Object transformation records

* * * * *

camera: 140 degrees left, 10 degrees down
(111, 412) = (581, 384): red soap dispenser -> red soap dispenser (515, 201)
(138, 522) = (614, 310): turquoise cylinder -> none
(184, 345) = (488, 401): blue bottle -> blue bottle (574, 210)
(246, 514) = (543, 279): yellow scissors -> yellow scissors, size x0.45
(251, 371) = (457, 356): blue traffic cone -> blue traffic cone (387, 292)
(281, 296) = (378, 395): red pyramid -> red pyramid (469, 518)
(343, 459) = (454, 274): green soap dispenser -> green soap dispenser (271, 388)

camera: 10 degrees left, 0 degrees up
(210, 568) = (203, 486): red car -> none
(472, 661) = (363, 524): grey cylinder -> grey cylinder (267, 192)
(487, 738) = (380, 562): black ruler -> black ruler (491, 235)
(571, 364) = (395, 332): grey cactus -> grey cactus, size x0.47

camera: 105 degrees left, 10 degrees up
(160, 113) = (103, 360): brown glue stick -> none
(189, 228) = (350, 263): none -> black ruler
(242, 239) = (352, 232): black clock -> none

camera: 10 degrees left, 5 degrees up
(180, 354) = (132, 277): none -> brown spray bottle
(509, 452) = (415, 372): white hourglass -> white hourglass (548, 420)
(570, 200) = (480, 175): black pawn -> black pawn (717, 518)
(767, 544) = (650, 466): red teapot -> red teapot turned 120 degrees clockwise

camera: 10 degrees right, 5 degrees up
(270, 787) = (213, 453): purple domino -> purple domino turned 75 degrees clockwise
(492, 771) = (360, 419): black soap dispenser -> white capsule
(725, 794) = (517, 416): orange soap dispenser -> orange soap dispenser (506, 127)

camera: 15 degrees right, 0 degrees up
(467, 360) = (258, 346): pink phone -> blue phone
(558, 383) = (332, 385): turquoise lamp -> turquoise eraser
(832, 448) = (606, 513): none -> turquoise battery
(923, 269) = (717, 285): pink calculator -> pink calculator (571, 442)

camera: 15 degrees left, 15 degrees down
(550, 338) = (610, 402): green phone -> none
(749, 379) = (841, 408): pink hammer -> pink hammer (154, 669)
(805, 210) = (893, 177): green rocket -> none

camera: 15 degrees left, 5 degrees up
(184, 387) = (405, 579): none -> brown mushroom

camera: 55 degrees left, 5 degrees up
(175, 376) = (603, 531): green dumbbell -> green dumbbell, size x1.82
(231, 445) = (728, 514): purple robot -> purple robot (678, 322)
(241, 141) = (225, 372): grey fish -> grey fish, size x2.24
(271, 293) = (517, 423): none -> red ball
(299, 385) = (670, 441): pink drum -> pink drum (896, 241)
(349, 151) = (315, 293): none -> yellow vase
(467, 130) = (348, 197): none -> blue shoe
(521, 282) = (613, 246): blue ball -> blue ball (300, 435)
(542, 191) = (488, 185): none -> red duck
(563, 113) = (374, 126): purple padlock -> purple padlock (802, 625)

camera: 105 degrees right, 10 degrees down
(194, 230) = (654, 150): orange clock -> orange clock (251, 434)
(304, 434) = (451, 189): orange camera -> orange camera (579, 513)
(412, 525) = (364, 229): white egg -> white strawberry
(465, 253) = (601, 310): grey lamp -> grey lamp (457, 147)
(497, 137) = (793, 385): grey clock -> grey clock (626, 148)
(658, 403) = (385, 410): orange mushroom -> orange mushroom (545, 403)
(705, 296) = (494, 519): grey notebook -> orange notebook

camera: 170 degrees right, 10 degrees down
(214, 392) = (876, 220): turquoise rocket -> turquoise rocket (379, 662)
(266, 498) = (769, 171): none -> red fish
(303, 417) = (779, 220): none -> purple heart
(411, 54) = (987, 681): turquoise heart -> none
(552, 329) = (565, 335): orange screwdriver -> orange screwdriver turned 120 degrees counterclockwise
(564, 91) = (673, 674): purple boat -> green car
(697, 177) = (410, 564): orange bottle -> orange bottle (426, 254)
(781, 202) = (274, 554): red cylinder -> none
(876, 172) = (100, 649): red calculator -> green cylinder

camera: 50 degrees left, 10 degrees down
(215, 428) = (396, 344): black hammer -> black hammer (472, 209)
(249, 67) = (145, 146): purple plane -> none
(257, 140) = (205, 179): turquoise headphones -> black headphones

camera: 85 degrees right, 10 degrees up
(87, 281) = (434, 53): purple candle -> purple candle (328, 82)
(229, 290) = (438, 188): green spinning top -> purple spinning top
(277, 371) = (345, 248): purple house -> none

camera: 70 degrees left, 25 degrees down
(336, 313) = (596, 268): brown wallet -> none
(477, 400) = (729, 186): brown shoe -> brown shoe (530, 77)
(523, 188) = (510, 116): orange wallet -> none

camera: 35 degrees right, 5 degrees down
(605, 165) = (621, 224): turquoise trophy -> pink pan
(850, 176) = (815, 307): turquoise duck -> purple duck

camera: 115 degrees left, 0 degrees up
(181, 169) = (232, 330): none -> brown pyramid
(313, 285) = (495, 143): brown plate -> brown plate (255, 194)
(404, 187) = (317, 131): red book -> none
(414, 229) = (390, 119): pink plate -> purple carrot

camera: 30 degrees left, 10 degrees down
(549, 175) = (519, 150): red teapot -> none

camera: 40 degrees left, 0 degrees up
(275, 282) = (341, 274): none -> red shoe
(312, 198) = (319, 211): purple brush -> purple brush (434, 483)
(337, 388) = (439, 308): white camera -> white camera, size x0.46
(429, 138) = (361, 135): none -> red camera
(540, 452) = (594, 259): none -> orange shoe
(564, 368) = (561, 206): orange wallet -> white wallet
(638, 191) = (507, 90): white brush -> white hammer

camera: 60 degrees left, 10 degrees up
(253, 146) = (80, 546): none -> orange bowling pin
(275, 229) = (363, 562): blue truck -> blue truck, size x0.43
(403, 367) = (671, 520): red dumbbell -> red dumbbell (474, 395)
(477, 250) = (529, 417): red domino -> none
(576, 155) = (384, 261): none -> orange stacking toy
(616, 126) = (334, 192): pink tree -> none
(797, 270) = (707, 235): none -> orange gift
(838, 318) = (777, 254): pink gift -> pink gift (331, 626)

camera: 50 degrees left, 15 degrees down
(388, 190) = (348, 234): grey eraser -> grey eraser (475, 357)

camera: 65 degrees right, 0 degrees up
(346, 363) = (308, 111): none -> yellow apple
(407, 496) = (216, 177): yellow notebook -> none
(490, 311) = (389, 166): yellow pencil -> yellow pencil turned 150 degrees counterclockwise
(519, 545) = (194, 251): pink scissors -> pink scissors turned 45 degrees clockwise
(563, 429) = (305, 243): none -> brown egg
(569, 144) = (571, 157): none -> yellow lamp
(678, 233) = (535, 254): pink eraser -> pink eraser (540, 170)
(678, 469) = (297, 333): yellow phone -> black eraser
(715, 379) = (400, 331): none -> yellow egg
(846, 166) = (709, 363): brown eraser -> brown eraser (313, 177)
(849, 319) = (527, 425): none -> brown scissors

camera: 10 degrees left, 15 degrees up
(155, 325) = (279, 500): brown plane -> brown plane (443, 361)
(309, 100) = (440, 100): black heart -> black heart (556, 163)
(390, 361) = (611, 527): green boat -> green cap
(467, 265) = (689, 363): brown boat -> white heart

* * * * *

Activity » Return, word for word, the lines from the one containing "(155, 325) = (279, 500): brown" through the end of the data above, both ends included, and nothing else.

Answer to this exercise »
(155, 325) = (279, 500): brown plane -> brown plane (443, 361)
(309, 100) = (440, 100): black heart -> black heart (556, 163)
(390, 361) = (611, 527): green boat -> green cap
(467, 265) = (689, 363): brown boat -> white heart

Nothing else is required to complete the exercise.